====== TASK MATERIAL ======
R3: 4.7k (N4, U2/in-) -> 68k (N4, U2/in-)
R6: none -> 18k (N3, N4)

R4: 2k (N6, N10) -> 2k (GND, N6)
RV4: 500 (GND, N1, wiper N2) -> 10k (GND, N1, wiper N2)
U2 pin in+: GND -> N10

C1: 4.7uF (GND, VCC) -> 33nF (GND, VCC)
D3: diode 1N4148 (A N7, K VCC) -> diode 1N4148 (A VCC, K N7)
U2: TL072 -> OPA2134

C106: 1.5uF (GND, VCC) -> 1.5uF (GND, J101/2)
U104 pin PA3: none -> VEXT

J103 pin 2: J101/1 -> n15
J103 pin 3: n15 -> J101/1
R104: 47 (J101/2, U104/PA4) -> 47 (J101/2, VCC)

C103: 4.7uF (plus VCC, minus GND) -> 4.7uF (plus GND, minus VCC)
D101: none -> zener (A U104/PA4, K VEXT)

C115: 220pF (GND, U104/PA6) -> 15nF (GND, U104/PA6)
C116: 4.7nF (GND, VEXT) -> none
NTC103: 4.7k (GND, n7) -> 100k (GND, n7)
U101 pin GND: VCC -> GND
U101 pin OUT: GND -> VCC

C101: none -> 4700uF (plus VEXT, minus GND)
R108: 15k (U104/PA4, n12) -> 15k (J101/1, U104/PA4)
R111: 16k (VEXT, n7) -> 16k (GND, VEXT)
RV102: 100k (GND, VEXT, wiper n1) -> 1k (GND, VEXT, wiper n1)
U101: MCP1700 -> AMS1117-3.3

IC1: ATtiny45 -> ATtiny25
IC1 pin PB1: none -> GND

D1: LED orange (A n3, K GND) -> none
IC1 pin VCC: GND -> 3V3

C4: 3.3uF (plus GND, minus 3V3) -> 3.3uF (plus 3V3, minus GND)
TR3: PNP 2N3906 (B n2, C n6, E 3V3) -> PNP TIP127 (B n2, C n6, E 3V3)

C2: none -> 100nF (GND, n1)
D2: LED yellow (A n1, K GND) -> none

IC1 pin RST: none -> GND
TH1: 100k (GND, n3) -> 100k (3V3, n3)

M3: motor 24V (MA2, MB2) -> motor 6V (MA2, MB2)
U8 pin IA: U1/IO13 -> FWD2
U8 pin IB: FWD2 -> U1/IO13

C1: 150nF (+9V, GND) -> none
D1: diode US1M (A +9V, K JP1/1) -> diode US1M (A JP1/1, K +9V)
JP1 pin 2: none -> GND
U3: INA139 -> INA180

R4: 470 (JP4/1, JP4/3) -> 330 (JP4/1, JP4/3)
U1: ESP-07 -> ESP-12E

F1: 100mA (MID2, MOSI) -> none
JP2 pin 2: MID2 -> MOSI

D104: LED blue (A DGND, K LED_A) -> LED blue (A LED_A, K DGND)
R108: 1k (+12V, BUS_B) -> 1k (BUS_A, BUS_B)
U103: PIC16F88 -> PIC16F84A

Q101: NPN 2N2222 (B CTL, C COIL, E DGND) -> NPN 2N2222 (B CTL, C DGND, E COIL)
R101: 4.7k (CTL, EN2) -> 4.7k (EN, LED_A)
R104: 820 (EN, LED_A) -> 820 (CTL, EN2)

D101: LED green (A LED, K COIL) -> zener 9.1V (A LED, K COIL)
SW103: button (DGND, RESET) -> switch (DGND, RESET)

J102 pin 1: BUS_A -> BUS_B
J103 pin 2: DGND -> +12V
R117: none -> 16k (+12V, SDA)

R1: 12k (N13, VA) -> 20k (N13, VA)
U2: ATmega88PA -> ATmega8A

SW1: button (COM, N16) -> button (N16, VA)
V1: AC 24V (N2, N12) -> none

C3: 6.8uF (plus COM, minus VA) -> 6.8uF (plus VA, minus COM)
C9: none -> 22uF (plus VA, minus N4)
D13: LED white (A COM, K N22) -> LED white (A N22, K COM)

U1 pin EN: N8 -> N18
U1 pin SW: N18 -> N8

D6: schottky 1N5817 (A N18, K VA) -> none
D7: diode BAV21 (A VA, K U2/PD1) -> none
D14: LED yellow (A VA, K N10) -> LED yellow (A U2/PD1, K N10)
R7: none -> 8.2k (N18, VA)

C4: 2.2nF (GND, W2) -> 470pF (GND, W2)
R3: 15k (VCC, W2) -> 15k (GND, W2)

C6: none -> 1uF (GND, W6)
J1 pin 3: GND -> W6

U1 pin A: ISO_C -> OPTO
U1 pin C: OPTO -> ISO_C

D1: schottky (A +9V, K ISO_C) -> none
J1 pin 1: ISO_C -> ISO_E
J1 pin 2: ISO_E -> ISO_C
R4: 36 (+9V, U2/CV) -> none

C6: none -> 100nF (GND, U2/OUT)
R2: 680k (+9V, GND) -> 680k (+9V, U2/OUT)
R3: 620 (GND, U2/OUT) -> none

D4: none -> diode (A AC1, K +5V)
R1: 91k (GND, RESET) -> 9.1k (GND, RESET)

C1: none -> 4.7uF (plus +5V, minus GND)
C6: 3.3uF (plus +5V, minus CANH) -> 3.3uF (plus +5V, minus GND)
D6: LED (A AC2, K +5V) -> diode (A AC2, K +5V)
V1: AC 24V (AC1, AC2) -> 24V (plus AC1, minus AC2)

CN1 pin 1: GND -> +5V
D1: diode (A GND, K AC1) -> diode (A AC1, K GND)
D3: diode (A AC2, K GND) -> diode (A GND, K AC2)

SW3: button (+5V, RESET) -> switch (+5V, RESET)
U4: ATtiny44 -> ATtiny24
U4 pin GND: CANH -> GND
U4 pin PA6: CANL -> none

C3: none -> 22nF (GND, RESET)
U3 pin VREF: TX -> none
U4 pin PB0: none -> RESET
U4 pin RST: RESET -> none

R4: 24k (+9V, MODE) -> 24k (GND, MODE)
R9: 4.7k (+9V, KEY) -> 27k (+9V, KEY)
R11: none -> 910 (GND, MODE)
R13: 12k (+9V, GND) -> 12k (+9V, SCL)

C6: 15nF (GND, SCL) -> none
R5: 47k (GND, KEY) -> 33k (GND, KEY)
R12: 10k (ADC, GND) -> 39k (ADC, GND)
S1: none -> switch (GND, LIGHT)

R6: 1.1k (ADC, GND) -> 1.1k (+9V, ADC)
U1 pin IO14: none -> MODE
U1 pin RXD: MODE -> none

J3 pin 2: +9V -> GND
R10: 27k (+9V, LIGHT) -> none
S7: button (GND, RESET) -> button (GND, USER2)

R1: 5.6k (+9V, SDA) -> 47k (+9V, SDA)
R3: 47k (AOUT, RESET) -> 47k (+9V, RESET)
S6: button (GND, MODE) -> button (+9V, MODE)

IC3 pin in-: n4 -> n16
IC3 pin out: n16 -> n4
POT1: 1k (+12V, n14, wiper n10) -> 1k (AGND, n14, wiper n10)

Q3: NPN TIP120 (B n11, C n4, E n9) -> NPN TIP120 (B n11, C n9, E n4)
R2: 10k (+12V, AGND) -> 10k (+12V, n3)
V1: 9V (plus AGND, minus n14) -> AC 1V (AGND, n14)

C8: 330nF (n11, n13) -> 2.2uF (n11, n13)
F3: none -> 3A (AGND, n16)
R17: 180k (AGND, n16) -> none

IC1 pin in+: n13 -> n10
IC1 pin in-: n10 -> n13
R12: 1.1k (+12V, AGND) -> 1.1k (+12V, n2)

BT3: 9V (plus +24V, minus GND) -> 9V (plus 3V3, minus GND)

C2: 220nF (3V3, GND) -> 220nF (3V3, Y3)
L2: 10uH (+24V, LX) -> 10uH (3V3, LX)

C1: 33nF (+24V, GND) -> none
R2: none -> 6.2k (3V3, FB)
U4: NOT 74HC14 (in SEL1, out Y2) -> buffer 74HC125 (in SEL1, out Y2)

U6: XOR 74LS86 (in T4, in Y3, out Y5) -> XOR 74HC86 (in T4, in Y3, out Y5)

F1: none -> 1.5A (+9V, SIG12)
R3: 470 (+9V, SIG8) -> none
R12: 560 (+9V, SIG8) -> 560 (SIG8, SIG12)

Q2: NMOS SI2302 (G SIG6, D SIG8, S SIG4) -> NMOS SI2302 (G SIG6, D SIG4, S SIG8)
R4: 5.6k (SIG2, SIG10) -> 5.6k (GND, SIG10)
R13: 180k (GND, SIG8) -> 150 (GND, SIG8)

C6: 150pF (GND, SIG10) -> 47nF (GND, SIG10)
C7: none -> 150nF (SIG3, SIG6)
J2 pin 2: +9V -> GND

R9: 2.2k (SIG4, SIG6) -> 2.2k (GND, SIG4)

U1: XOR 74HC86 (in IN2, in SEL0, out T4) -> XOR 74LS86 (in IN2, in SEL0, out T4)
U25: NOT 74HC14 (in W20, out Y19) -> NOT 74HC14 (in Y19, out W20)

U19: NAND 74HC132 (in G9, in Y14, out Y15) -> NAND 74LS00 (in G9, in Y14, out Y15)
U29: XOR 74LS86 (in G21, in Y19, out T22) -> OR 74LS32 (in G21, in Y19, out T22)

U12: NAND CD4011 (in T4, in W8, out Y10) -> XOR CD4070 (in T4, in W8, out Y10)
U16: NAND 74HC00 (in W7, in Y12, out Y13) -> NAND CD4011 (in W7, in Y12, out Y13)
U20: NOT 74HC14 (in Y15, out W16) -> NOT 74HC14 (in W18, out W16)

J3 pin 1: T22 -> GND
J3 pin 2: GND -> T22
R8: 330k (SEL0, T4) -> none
======
HOW TO COMPLETE THIS TASK
In the answer, the lines from the first line of the data above through the line containing "C103: 4.7uF (plus" must appear exactly as written, with nothing else.

ANSWER TO THIS PROBLEM
R3: 4.7k (N4, U2/in-) -> 68k (N4, U2/in-)
R6: none -> 18k (N3, N4)

R4: 2k (N6, N10) -> 2k (GND, N6)
RV4: 500 (GND, N1, wiper N2) -> 10k (GND, N1, wiper N2)
U2 pin in+: GND -> N10

C1: 4.7uF (GND, VCC) -> 33nF (GND, VCC)
D3: diode 1N4148 (A N7, K VCC) -> diode 1N4148 (A VCC, K N7)
U2: TL072 -> OPA2134

C106: 1.5uF (GND, VCC) -> 1.5uF (GND, J101/2)
U104 pin PA3: none -> VEXT

J103 pin 2: J101/1 -> n15
J103 pin 3: n15 -> J101/1
R104: 47 (J101/2, U104/PA4) -> 47 (J101/2, VCC)

C103: 4.7uF (plus VCC, minus GND) -> 4.7uF (plus GND, minus VCC)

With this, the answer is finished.